◆ Data block
• • •

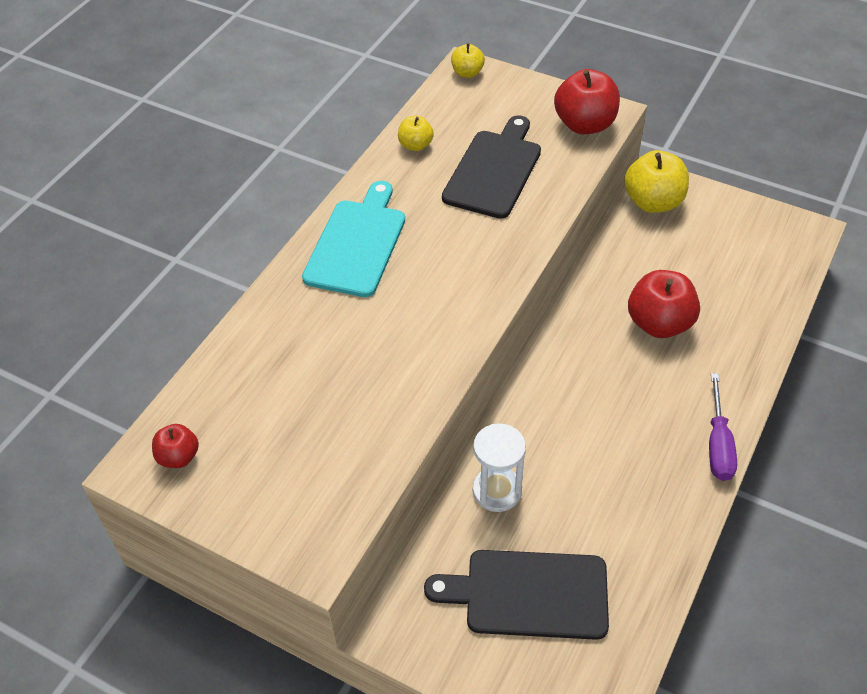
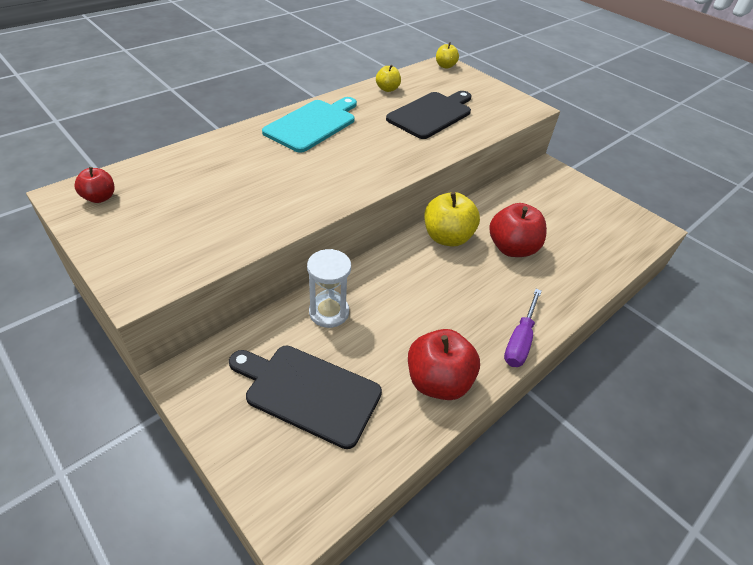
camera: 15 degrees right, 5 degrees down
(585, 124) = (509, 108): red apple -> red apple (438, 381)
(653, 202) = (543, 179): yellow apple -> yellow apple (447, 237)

• • •

◆ Assigned task
Transcribe the material exactly, keeping every word and none of the pictures.

◆ Response area
camera: 15 degrees right, 5 degrees down
(585, 124) = (509, 108): red apple -> red apple (438, 381)
(653, 202) = (543, 179): yellow apple -> yellow apple (447, 237)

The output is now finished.